→ What to produce:
Look through the listing underneath for "rosy", and copy every line that has it.

→ Task material:
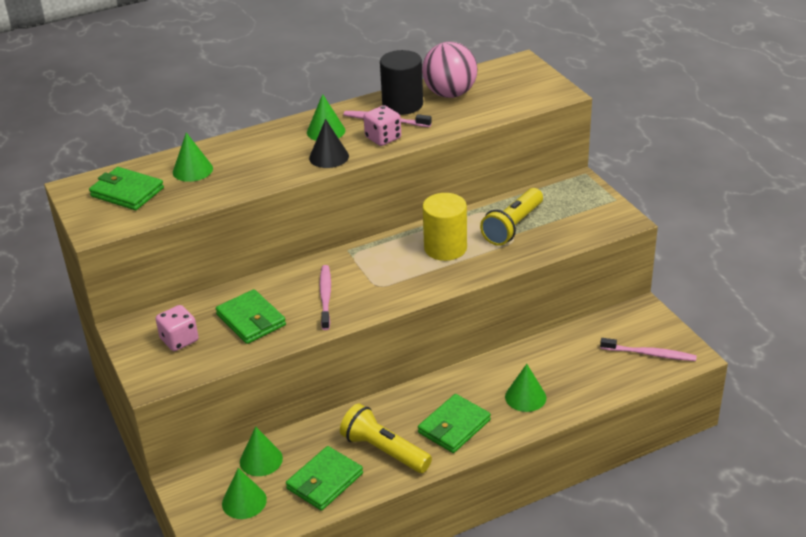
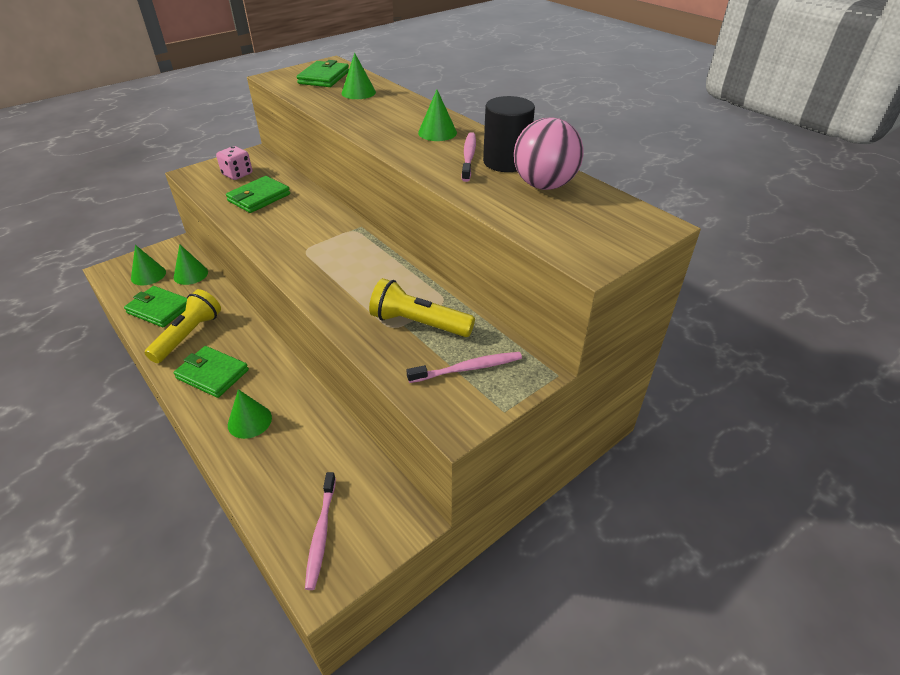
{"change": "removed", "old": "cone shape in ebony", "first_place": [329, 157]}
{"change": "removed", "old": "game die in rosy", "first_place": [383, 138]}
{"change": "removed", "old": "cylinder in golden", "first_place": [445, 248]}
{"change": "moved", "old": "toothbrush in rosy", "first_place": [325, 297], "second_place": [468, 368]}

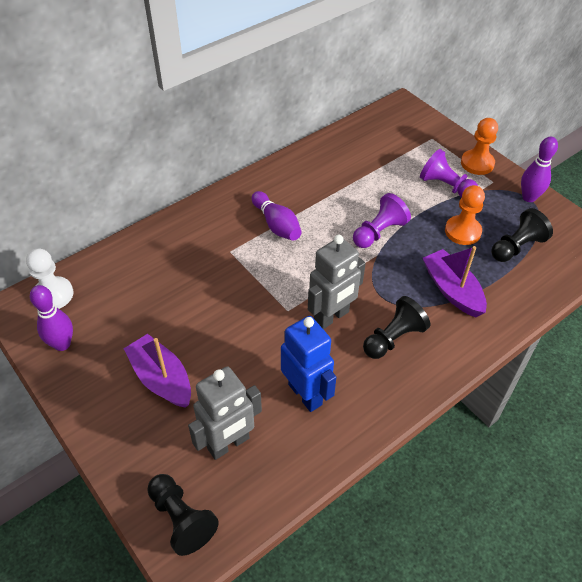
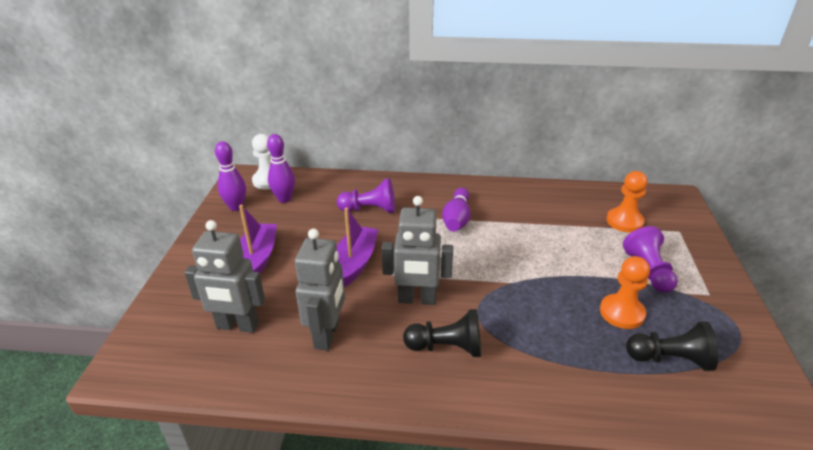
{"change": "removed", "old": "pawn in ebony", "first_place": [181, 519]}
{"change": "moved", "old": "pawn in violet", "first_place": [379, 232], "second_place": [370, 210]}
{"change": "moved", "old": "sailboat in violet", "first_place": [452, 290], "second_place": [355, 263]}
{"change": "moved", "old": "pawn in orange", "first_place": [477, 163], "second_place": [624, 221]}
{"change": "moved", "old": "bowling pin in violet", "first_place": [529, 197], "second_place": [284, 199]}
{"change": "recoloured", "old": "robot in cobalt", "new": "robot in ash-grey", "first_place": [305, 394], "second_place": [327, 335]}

→ Exercise answer:
{"change": "removed", "old": "game die in rosy", "first_place": [383, 138]}
{"change": "moved", "old": "toothbrush in rosy", "first_place": [325, 297], "second_place": [468, 368]}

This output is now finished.